(Object change descriptions)
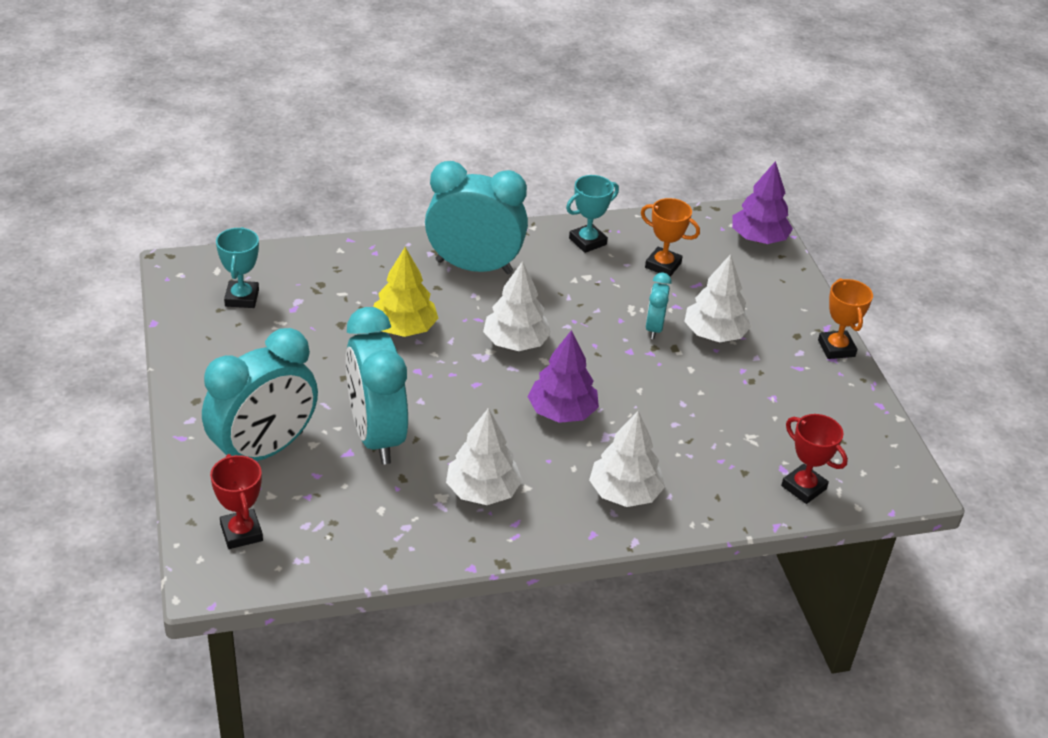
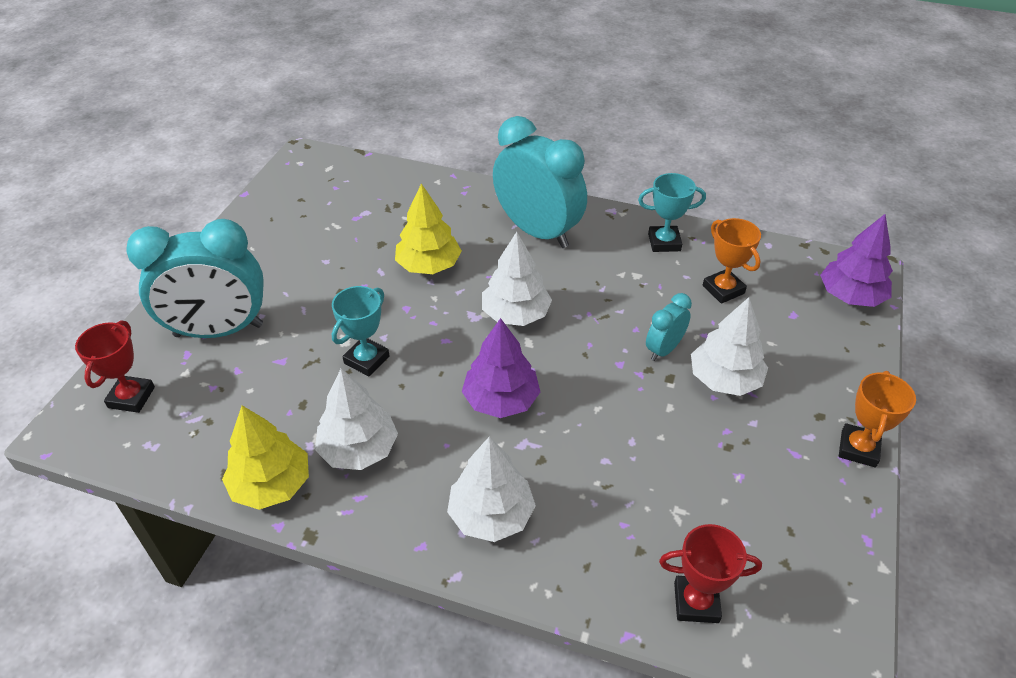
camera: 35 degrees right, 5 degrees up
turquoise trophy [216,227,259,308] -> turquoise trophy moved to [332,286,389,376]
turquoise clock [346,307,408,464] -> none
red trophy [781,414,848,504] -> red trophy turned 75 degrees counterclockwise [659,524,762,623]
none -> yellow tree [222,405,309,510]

TASK PROMPT. Copy out the lines beginning at the one that contains "red trophy [781,414,848,504]". Stop at the final line of the data, and include it.

RESULT.
red trophy [781,414,848,504] -> red trophy turned 75 degrees counterclockwise [659,524,762,623]
none -> yellow tree [222,405,309,510]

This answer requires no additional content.